What is expected » Reproduce the data exactly as given, except for any images.

Recorded information »
- - - - -
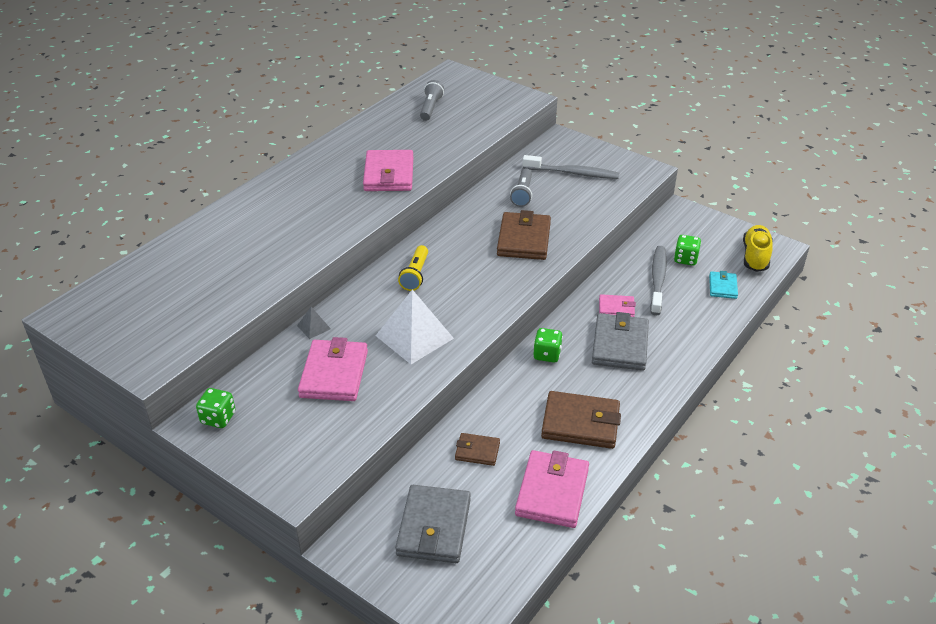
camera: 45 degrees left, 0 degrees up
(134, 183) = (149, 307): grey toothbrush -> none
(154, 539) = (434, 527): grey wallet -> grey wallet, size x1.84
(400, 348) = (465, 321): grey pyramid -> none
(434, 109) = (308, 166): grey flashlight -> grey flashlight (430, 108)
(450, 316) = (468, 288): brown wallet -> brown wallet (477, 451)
- - - - -
Answer to this problem »
camera: 45 degrees left, 0 degrees up
(134, 183) = (149, 307): grey toothbrush -> none
(154, 539) = (434, 527): grey wallet -> grey wallet, size x1.84
(400, 348) = (465, 321): grey pyramid -> none
(434, 109) = (308, 166): grey flashlight -> grey flashlight (430, 108)
(450, 316) = (468, 288): brown wallet -> brown wallet (477, 451)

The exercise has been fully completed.